PROBLEM STATEMENT: Keep the wording of each record exactly the same when you repeat it, and leave out pictures.

━━━━

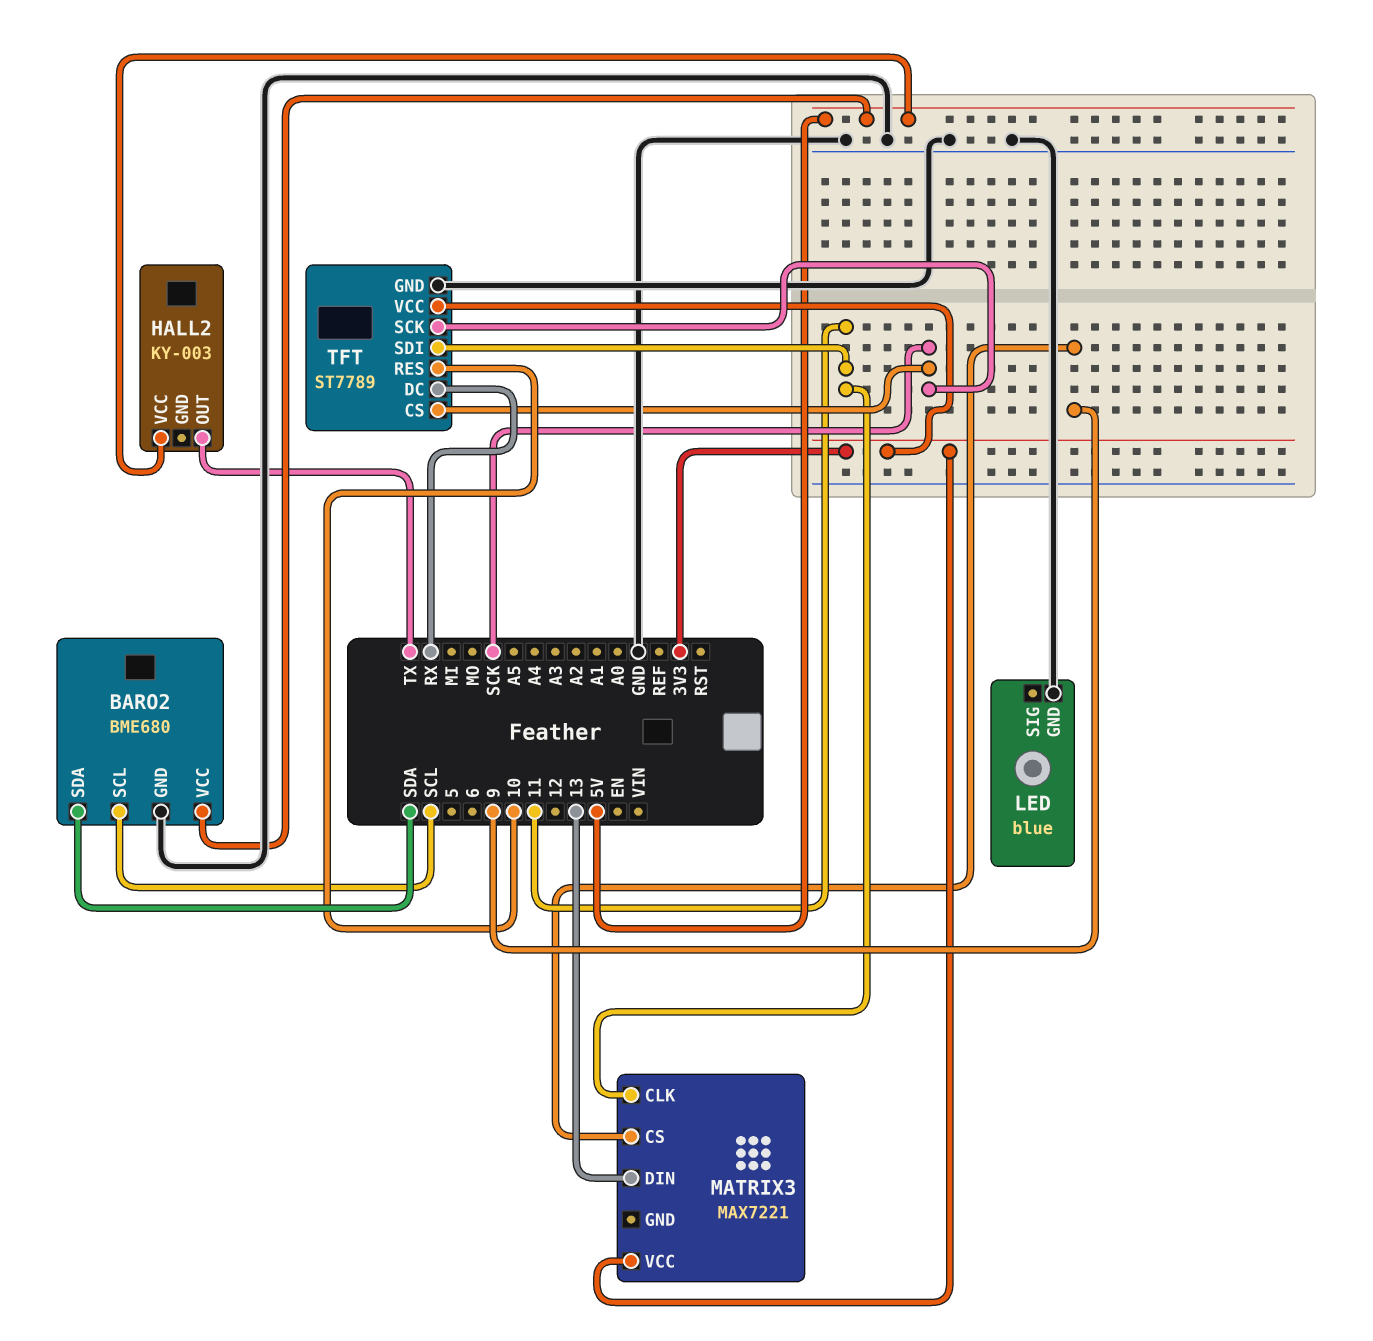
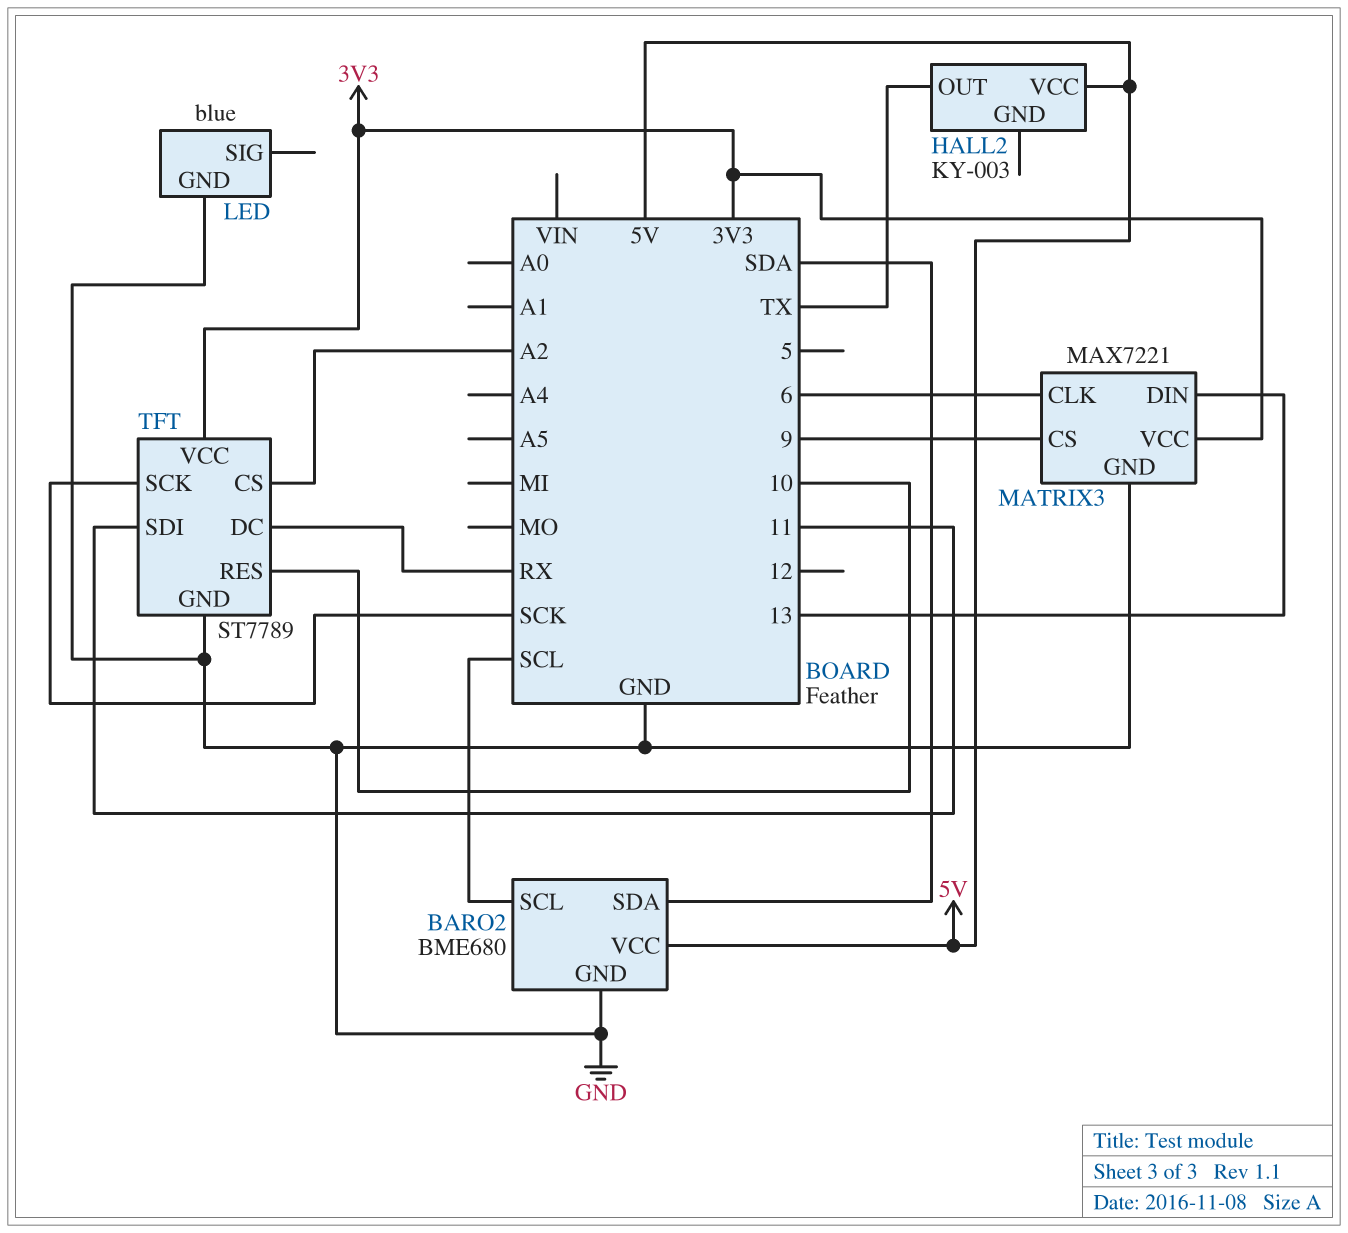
MATRIX3 pin CLK: 11 -> 6
MATRIX3 pin GND: none -> GND
TFT pin CS: SCK -> A2

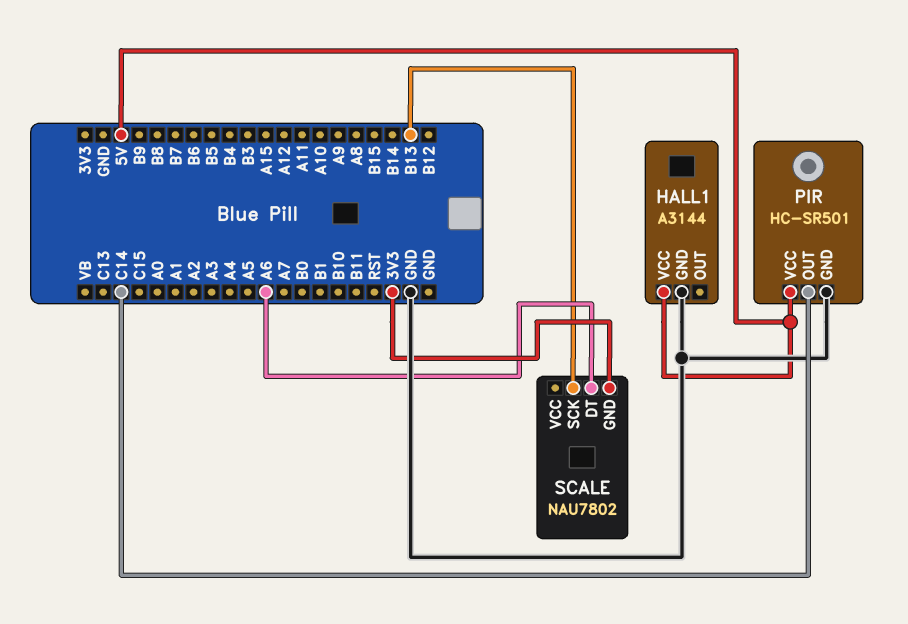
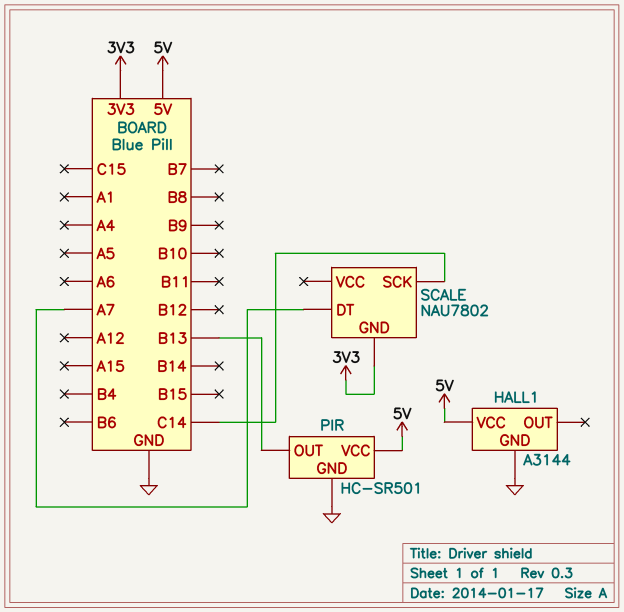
PIR pin OUT: C14 -> B13
SCALE pin DT: A6 -> A7
SCALE pin SCK: B13 -> C14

━━━━

EXERCISE RESPONSE:
MATRIX3 pin CLK: 11 -> 6
MATRIX3 pin GND: none -> GND
TFT pin CS: SCK -> A2

PIR pin OUT: C14 -> B13
SCALE pin DT: A6 -> A7
SCALE pin SCK: B13 -> C14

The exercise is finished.